**What this task involves:** Could you retype all of the records exactly, leaving out every picture?

Records from a dataset
--------------------

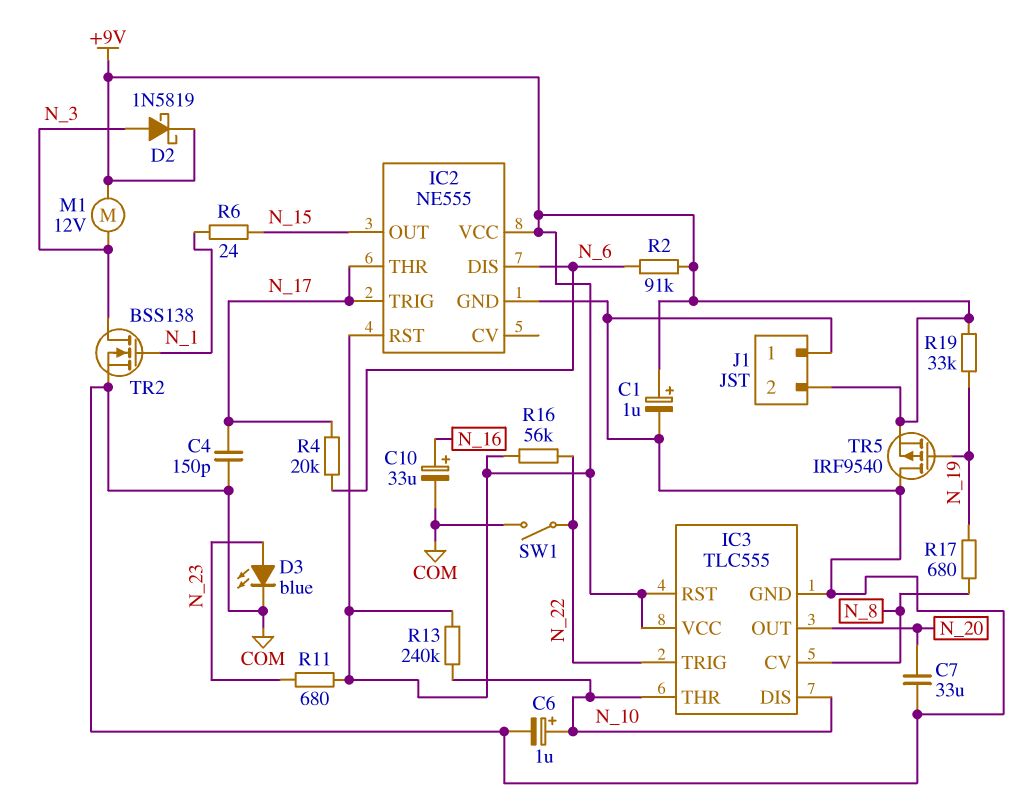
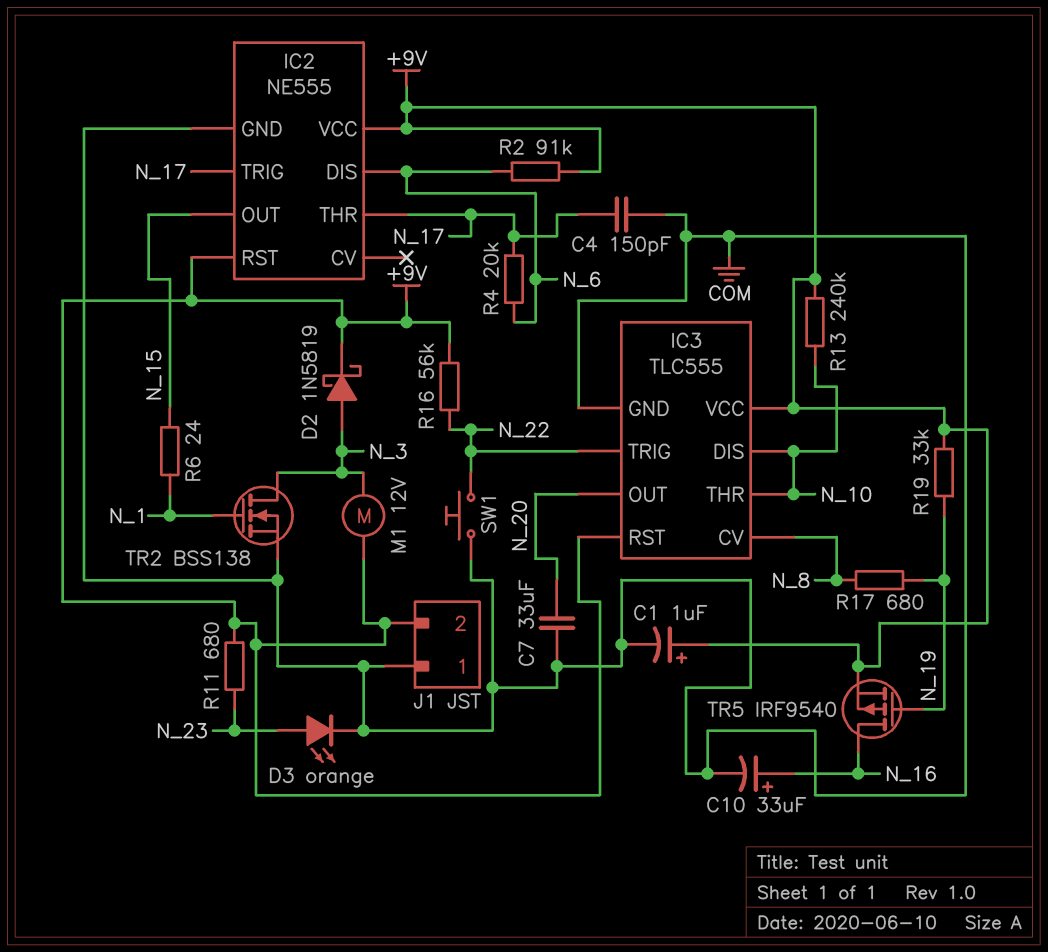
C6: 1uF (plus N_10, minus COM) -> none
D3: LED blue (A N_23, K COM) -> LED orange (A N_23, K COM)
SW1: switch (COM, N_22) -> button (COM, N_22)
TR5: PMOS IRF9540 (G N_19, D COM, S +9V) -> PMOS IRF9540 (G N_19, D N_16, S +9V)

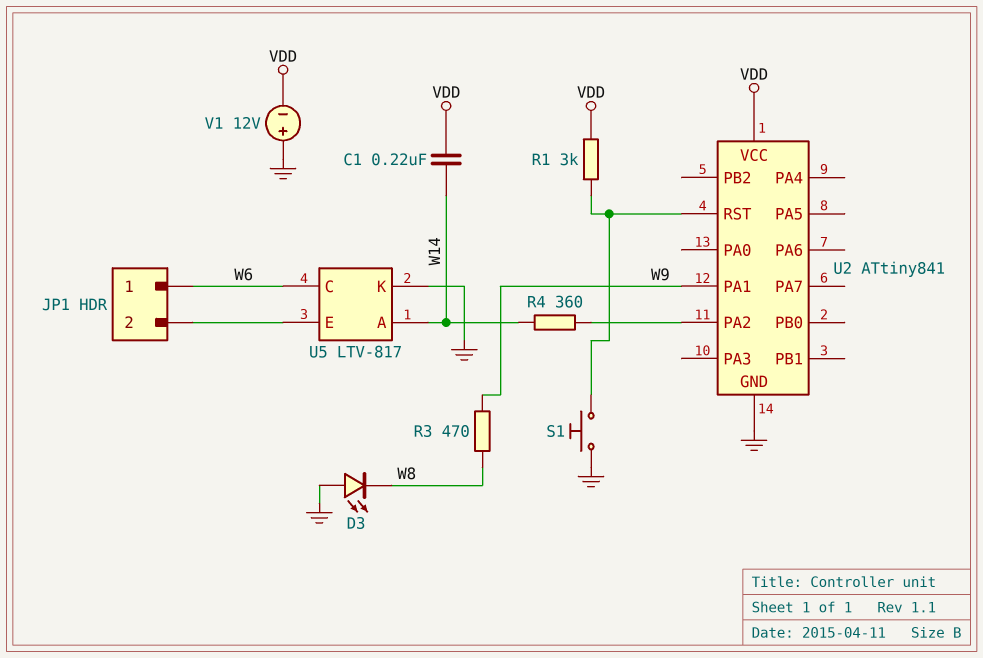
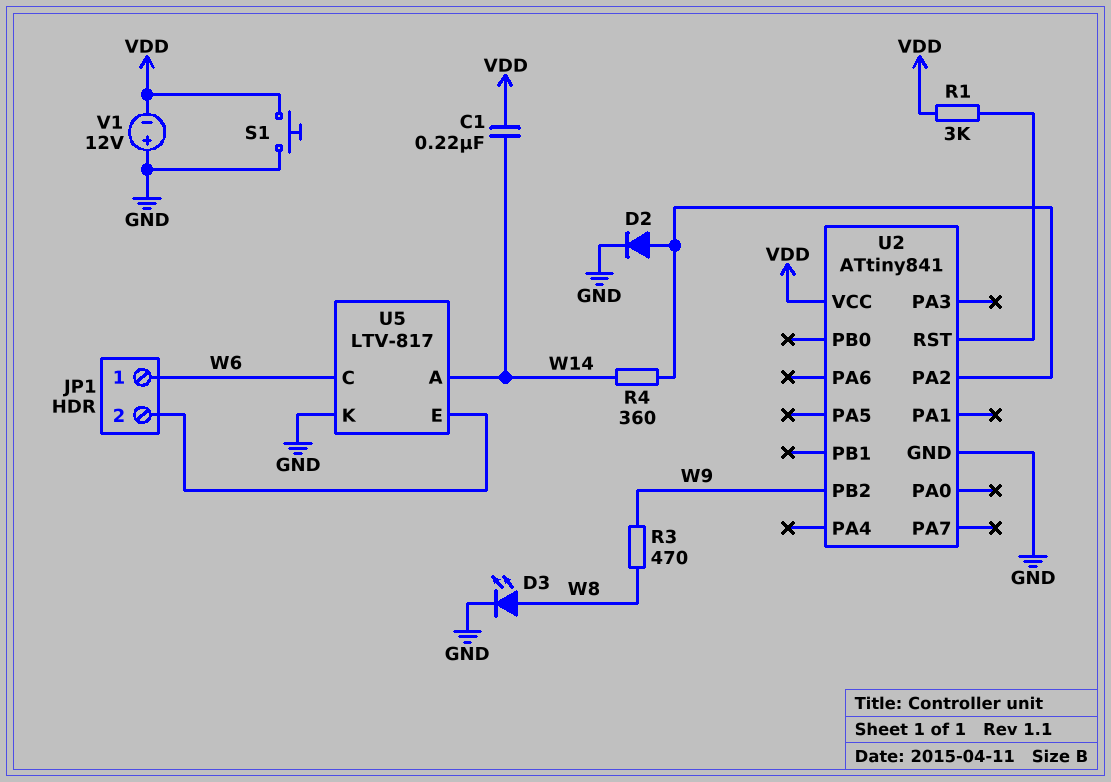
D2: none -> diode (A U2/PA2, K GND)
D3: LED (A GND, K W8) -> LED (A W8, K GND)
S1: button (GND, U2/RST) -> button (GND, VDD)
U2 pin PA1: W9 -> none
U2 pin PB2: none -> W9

--------------------

**Result below:**
C6: 1uF (plus N_10, minus COM) -> none
D3: LED blue (A N_23, K COM) -> LED orange (A N_23, K COM)
SW1: switch (COM, N_22) -> button (COM, N_22)
TR5: PMOS IRF9540 (G N_19, D COM, S +9V) -> PMOS IRF9540 (G N_19, D N_16, S +9V)

D2: none -> diode (A U2/PA2, K GND)
D3: LED (A GND, K W8) -> LED (A W8, K GND)
S1: button (GND, U2/RST) -> button (GND, VDD)
U2 pin PA1: W9 -> none
U2 pin PB2: none -> W9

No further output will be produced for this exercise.